> **DIRECTIONS**:
Write down exactly the lines from the one with "red boat: 4 -> 6" to the end of the data, first and last included, and no others.

> **MATERIAL FOR THE TASK**:
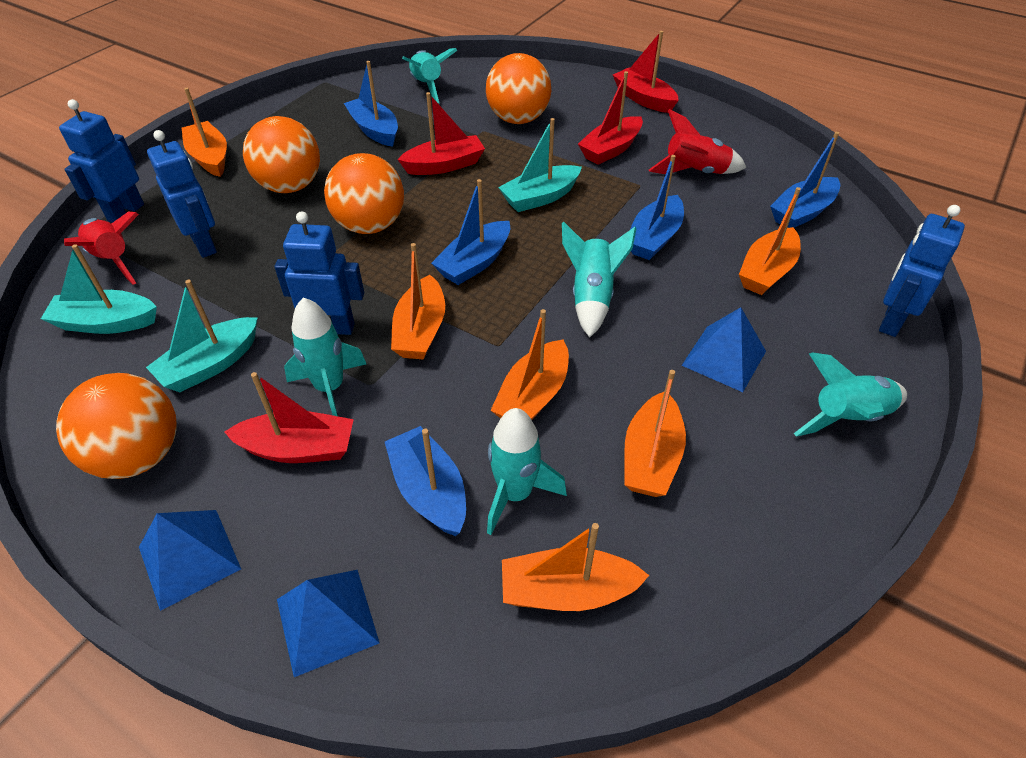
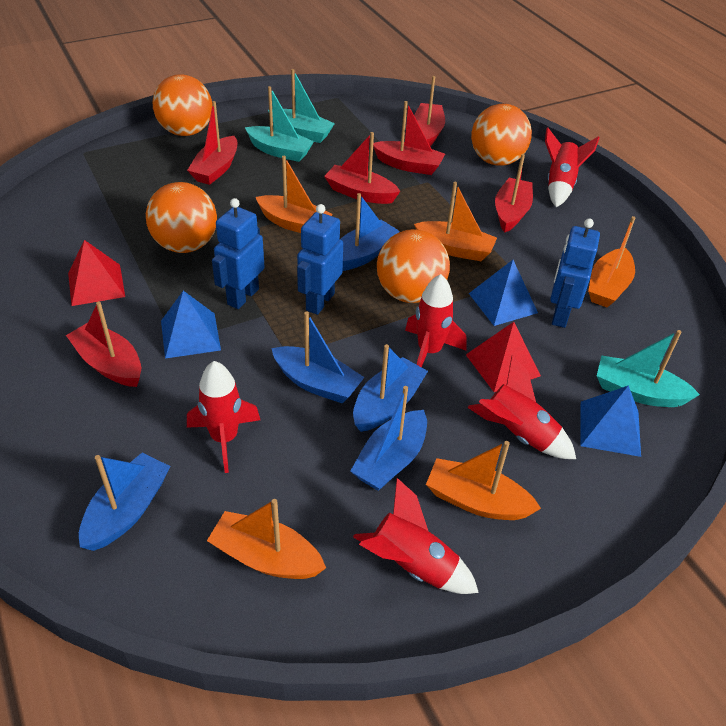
blue robot: 4 -> 3
orange boat: 6 -> 5
red boat: 4 -> 6
red pyramid: 0 -> 2
red rocket: 2 -> 5
turquoise rocket: 5 -> 0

> **RESPONSE TO THIS EXERCISE**:
red boat: 4 -> 6
red pyramid: 0 -> 2
red rocket: 2 -> 5
turquoise rocket: 5 -> 0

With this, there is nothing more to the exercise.